(Work instruction): Everything in the records must be copied exactly except the pictures.

(Exercise input):
====

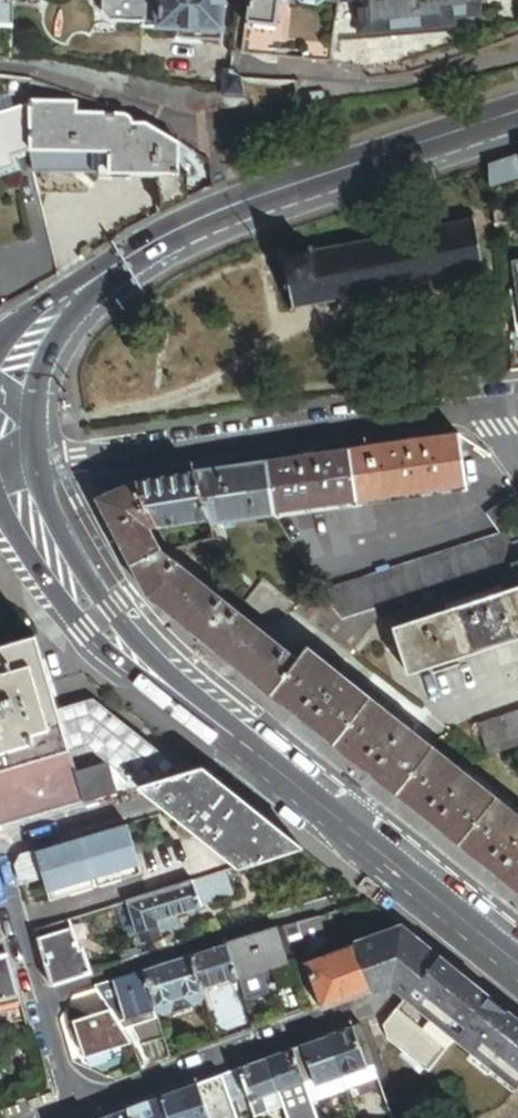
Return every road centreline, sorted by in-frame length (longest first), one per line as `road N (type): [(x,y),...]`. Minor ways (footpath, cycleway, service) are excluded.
road 1 (tertiary): [(7,472),(52,554),(123,642),(517,962)]
road 2 (tertiary): [(517,111),(184,233),(75,292),(32,330),(0,376)]
road 3 (residential): [(7,472),(482,404)]
road 4 (residential): [(517,60),(417,81),(235,66)]

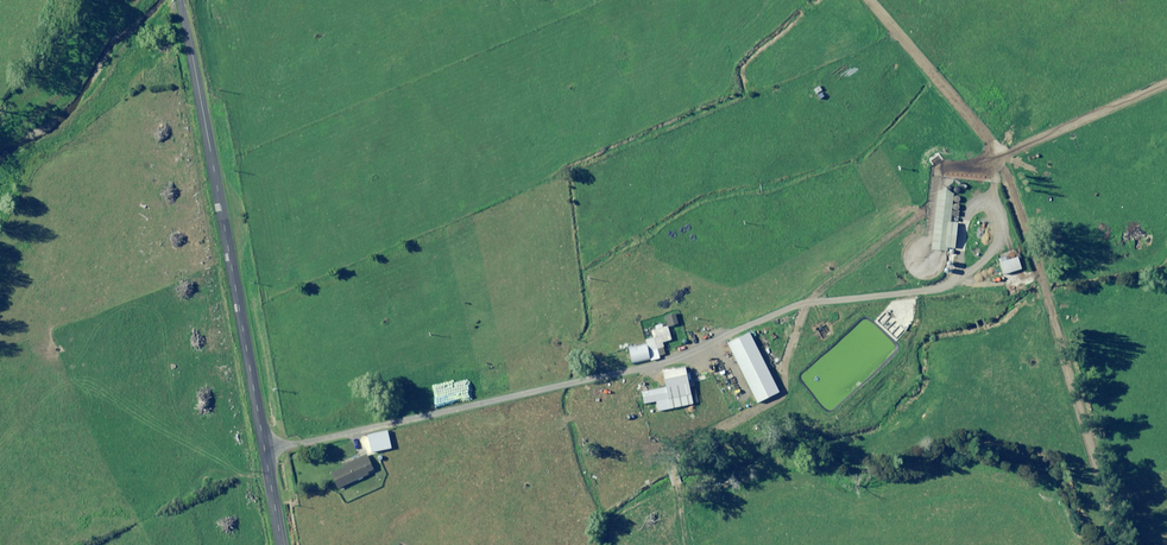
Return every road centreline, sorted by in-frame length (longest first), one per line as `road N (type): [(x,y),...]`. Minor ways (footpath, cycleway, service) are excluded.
road 1 (track): [(265,451),(651,368),(800,303),(927,291),(995,235),(1001,158)]
road 2 (unclassified): [(180,0),(282,544)]
road 3 (track): [(1001,158),(864,0)]
road 4 (track): [(1166,83),(1001,158)]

====

(Solution to this task):
Return every road centreline, sorted by in-frame length (longest first), one per line as `road N (type): [(x,y),...]`. Minor ways (footpath, cycleway, service) are excluded.
road 1 (tertiary): [(7,472),(52,554),(123,642),(517,962)]
road 2 (tertiary): [(517,111),(184,233),(75,292),(32,330),(0,376)]
road 3 (residential): [(7,472),(482,404)]
road 4 (residential): [(517,60),(417,81),(235,66)]

Return every road centreline, sorted by in-frame length (longest first), one per line as `road N (type): [(x,y),...]`. Minor ways (footpath, cycleway, service) are excluded.
road 1 (track): [(265,451),(651,368),(800,303),(927,291),(995,235),(1001,158)]
road 2 (unclassified): [(180,0),(282,544)]
road 3 (track): [(1001,158),(864,0)]
road 4 (track): [(1166,83),(1001,158)]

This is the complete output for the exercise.